[Scene edit records]

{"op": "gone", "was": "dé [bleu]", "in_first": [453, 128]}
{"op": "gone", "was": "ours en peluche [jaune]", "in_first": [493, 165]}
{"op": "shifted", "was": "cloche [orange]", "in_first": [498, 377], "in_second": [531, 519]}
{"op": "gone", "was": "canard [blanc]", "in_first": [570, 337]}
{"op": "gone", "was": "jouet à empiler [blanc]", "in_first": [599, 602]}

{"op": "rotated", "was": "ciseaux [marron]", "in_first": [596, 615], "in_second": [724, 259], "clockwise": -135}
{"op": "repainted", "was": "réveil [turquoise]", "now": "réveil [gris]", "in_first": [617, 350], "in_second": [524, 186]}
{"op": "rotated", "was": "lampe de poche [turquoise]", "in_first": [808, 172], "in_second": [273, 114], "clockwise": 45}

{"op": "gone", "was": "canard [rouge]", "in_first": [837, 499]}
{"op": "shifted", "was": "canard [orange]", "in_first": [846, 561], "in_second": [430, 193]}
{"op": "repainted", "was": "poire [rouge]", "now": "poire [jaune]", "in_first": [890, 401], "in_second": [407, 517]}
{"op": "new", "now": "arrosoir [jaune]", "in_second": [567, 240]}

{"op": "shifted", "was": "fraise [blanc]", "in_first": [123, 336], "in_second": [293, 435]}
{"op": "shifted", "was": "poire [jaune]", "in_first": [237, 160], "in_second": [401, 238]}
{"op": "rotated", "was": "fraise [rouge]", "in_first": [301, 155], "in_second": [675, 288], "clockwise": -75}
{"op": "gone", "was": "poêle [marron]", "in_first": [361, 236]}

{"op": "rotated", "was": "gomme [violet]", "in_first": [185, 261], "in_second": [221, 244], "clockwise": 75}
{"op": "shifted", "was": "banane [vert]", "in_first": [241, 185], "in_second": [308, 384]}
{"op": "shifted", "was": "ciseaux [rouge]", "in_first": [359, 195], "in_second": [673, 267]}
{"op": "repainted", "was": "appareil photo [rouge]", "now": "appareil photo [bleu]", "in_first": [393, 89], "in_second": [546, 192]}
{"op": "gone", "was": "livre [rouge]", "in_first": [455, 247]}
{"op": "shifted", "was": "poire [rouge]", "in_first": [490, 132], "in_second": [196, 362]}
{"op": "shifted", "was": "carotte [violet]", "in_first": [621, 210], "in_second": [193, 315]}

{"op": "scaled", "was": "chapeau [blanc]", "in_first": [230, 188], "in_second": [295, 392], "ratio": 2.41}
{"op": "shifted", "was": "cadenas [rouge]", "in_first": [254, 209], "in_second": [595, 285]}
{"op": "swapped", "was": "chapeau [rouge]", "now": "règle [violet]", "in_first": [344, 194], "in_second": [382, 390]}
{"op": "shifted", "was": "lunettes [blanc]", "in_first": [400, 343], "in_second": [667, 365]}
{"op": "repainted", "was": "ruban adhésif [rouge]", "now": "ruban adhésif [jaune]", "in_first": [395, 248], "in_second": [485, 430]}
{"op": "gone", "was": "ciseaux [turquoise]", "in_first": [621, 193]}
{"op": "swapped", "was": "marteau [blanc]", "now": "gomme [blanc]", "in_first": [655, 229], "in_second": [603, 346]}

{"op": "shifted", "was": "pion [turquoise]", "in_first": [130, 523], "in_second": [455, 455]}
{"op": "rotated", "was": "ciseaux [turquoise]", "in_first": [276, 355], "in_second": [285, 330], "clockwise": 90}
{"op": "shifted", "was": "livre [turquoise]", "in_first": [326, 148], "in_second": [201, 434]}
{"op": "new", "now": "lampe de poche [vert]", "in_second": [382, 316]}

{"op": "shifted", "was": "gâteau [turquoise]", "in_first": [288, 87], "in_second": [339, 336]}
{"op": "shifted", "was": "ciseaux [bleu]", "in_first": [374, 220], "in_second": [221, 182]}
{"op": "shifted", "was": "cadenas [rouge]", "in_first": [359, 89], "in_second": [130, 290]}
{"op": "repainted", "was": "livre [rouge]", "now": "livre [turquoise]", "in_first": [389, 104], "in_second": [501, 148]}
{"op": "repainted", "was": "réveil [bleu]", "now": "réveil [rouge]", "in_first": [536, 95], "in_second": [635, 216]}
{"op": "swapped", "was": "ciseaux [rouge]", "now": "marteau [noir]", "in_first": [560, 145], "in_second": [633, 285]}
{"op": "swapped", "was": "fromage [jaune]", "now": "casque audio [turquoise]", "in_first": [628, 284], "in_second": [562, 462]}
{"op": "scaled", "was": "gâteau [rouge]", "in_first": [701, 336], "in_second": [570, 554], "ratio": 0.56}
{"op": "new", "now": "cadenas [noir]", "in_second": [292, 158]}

Your objective: Provide the number of lines in the preceding entries that include the string "cadenas", with no other words.

Written answer: 3